§ PROVIDED RECORDS

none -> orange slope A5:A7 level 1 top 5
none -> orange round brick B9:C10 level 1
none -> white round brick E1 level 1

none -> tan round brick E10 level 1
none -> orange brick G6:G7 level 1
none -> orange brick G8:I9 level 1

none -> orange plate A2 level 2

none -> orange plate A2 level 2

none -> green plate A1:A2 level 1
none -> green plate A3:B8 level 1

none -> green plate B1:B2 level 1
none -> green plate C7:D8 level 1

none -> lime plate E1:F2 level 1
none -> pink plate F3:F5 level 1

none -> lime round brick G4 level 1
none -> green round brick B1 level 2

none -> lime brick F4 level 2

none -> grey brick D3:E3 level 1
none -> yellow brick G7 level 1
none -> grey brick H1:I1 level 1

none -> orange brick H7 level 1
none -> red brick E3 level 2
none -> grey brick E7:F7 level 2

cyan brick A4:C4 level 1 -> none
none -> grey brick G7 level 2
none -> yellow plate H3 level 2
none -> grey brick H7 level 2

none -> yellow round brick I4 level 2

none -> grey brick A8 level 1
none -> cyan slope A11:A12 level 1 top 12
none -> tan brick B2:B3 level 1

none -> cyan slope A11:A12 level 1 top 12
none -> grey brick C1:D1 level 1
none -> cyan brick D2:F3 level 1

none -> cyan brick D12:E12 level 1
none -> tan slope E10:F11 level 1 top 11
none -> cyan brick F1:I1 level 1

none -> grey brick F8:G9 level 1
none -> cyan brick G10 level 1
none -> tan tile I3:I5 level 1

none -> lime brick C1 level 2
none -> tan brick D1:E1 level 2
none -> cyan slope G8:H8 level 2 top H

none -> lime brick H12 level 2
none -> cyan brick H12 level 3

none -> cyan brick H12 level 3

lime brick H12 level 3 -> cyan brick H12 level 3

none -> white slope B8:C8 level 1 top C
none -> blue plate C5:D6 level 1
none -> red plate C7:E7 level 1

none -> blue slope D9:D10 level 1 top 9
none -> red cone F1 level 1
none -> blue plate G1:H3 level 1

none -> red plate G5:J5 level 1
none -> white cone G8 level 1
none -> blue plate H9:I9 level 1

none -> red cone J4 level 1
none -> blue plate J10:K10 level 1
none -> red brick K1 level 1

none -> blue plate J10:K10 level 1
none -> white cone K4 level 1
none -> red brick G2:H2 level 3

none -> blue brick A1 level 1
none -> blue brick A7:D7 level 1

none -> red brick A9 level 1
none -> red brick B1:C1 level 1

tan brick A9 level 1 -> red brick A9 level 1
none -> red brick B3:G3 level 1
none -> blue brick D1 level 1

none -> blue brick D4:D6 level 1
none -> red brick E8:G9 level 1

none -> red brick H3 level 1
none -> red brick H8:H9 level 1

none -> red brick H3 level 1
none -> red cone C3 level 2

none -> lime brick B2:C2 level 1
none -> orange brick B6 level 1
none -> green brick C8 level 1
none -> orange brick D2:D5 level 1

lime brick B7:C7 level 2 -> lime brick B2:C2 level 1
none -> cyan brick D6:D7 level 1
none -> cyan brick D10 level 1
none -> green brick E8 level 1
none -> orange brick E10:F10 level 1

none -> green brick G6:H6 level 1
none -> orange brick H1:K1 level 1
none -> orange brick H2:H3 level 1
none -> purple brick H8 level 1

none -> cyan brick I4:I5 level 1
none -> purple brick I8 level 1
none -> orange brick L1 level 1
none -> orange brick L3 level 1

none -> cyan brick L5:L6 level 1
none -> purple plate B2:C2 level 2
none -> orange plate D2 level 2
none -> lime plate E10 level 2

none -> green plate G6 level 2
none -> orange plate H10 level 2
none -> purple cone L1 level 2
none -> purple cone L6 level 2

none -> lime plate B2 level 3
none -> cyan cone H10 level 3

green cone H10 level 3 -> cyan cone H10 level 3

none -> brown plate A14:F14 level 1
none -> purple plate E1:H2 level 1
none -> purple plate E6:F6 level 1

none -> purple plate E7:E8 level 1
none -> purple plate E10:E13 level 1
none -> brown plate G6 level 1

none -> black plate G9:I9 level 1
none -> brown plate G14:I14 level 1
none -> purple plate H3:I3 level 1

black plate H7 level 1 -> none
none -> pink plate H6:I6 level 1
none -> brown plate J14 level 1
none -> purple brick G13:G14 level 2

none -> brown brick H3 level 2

§ WHAT TO PRODUCE
Your task is to transcribe, with no changes, only the lines of the listing above that lie between the line holding "none -> red brick E8:G9 level 1" and the line holding "none -> cyan brick L5:L6 level 1", inclusive.

§ WRITTEN RESPONSE
none -> red brick E8:G9 level 1

none -> red brick H3 level 1
none -> red brick H8:H9 level 1

none -> red brick H3 level 1
none -> red cone C3 level 2

none -> lime brick B2:C2 level 1
none -> orange brick B6 level 1
none -> green brick C8 level 1
none -> orange brick D2:D5 level 1

lime brick B7:C7 level 2 -> lime brick B2:C2 level 1
none -> cyan brick D6:D7 level 1
none -> cyan brick D10 level 1
none -> green brick E8 level 1
none -> orange brick E10:F10 level 1

none -> green brick G6:H6 level 1
none -> orange brick H1:K1 level 1
none -> orange brick H2:H3 level 1
none -> purple brick H8 level 1

none -> cyan brick I4:I5 level 1
none -> purple brick I8 level 1
none -> orange brick L1 level 1
none -> orange brick L3 level 1

none -> cyan brick L5:L6 level 1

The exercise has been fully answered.